:: Goal of the exercise ::
Omit the pictures, but give back every entry below exactly as written.

:: Source material ::
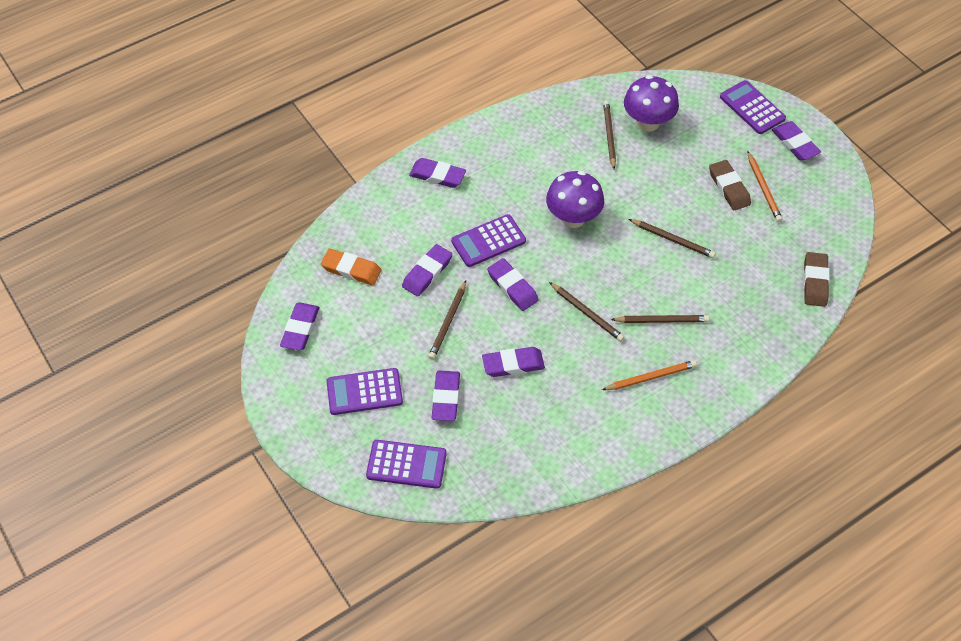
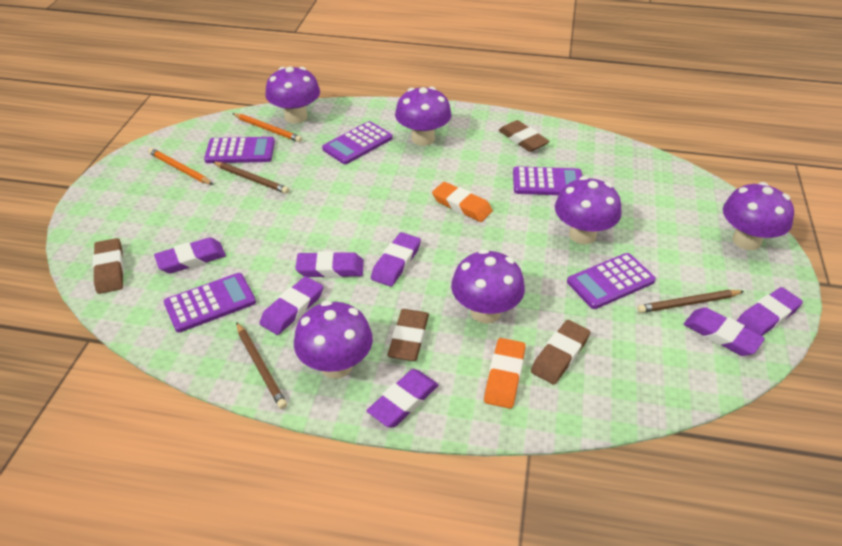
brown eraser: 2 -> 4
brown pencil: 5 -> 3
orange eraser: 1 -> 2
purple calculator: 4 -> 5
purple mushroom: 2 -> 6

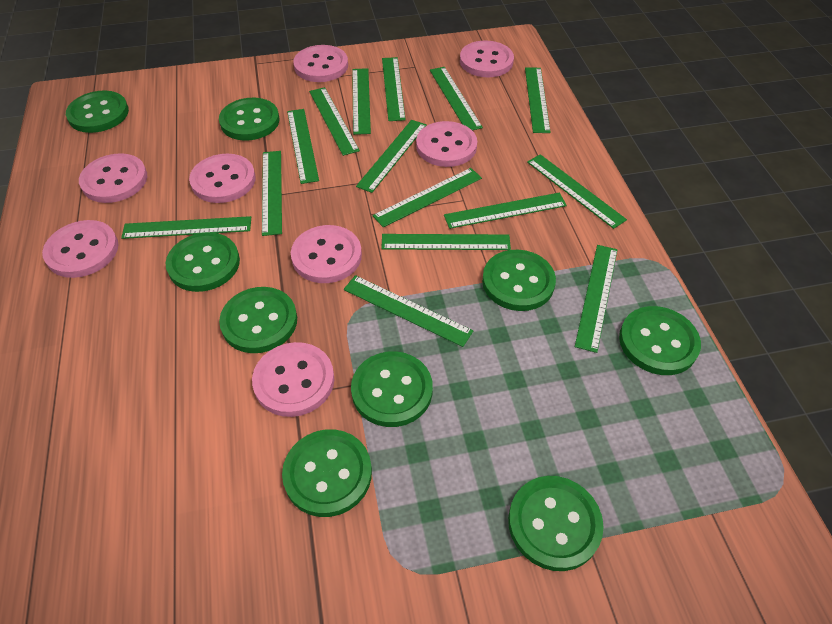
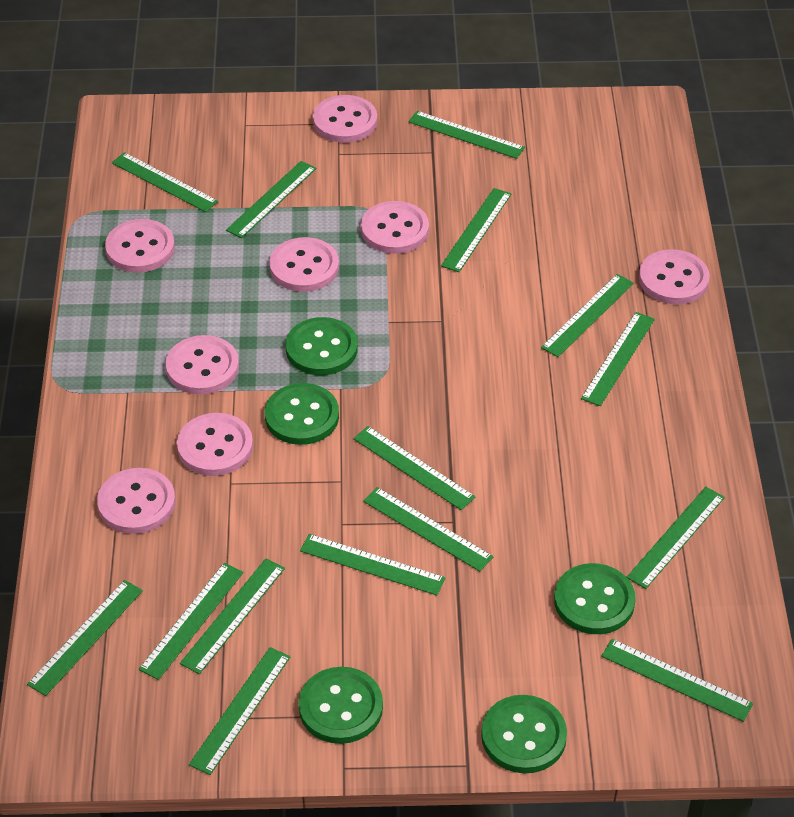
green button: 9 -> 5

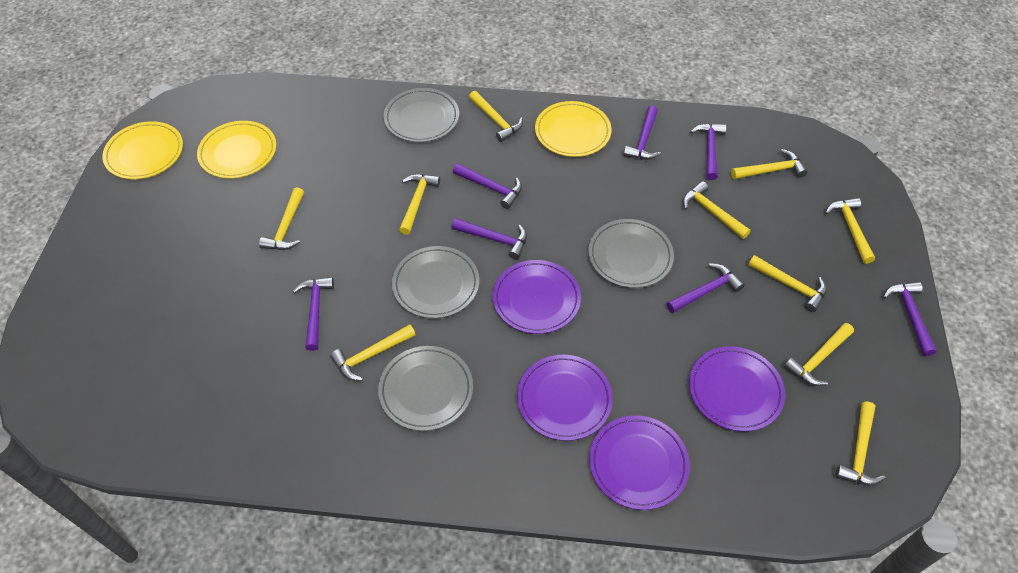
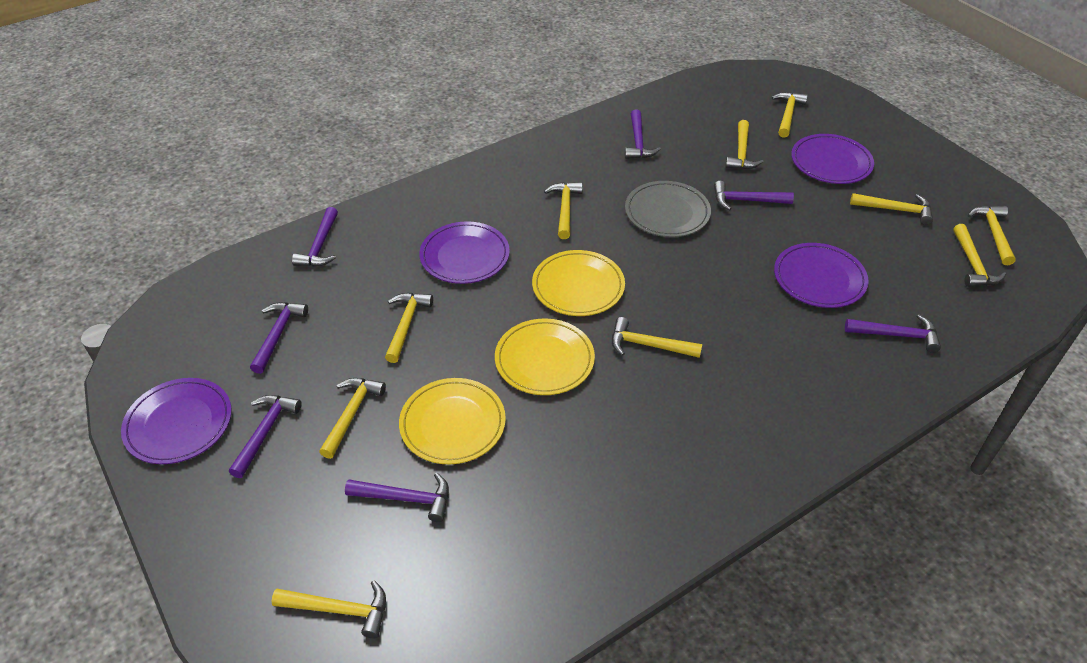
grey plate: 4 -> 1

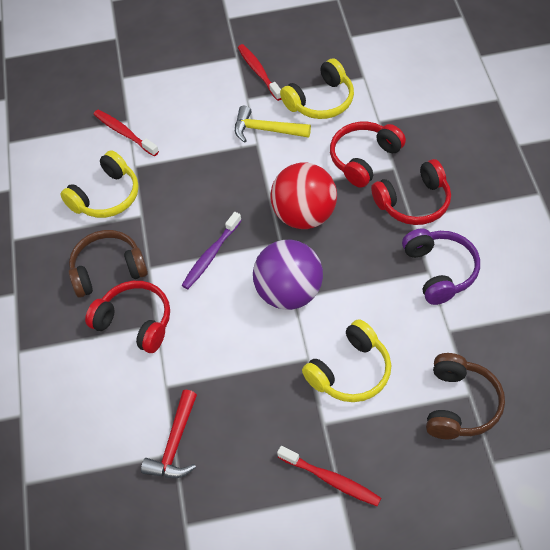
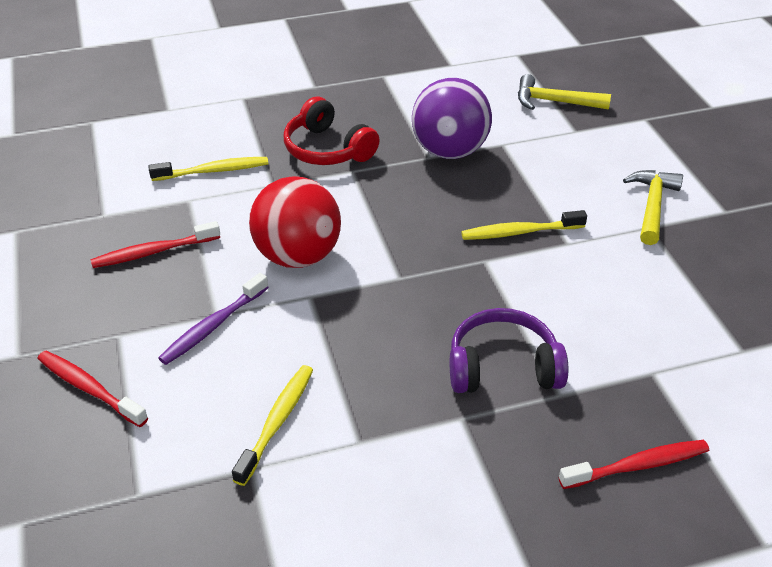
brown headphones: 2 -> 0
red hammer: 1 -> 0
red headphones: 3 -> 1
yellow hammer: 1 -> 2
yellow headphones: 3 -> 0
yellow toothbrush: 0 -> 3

:: Problem solution ::
brown eraser: 2 -> 4
brown pencil: 5 -> 3
orange eraser: 1 -> 2
purple calculator: 4 -> 5
purple mushroom: 2 -> 6

green button: 9 -> 5

grey plate: 4 -> 1

brown headphones: 2 -> 0
red hammer: 1 -> 0
red headphones: 3 -> 1
yellow hammer: 1 -> 2
yellow headphones: 3 -> 0
yellow toothbrush: 0 -> 3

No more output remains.